=== Work task ===
Below are some records. Return exactly the lines from the one with "camera: 30 degrees left, 5 degrees down" to the one with "(1047, 557) = (515, 170): blue hat -> none", and nothing else.
##### Input material
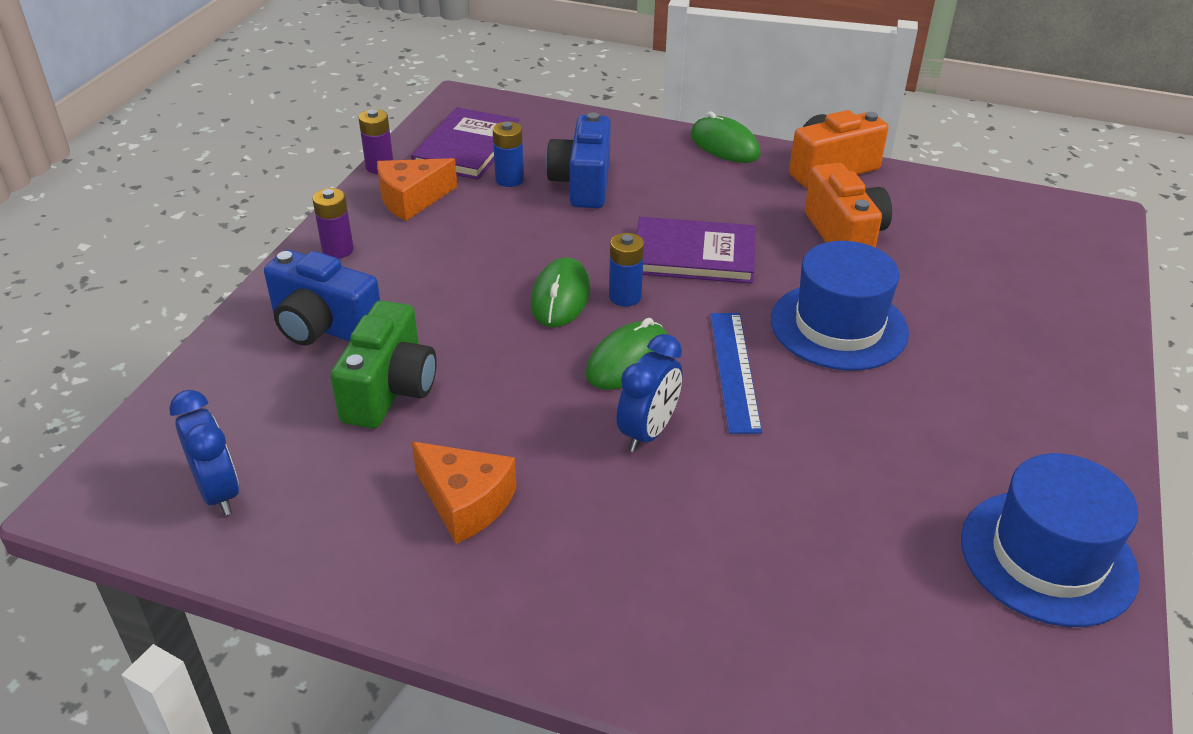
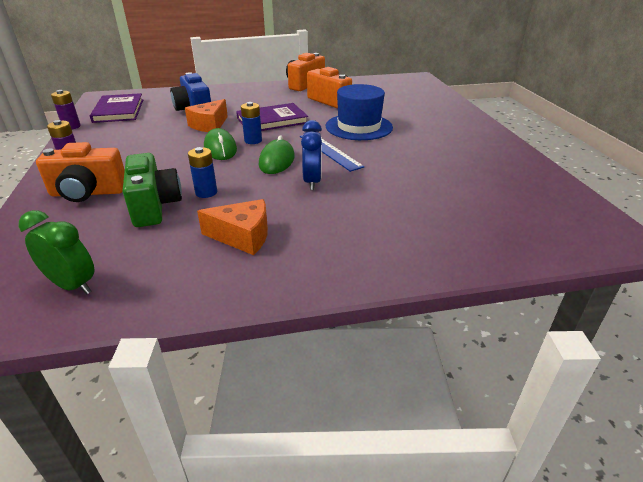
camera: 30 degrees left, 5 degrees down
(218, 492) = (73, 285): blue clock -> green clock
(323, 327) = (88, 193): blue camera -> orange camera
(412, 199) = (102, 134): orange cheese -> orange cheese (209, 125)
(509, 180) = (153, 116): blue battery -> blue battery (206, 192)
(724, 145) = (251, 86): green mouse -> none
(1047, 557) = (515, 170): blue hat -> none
##########
##### Input material
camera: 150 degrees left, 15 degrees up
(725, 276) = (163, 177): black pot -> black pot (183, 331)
##########
##### Input material
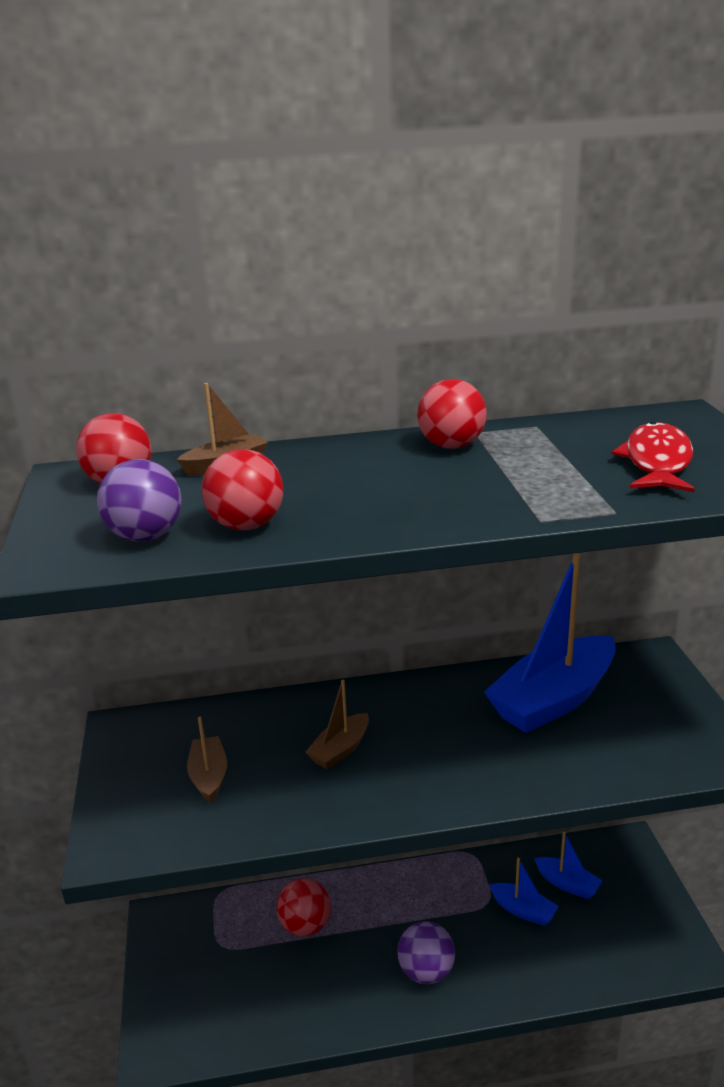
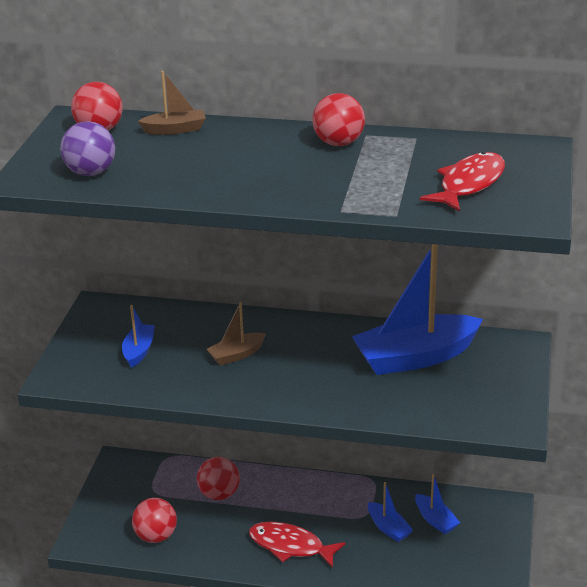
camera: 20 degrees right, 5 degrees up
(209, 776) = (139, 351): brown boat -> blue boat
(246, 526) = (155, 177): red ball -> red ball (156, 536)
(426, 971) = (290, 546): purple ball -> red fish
##########
=== Exercise result ===
camera: 30 degrees left, 5 degrees down
(218, 492) = (73, 285): blue clock -> green clock
(323, 327) = (88, 193): blue camera -> orange camera
(412, 199) = (102, 134): orange cheese -> orange cheese (209, 125)
(509, 180) = (153, 116): blue battery -> blue battery (206, 192)
(724, 145) = (251, 86): green mouse -> none
(1047, 557) = (515, 170): blue hat -> none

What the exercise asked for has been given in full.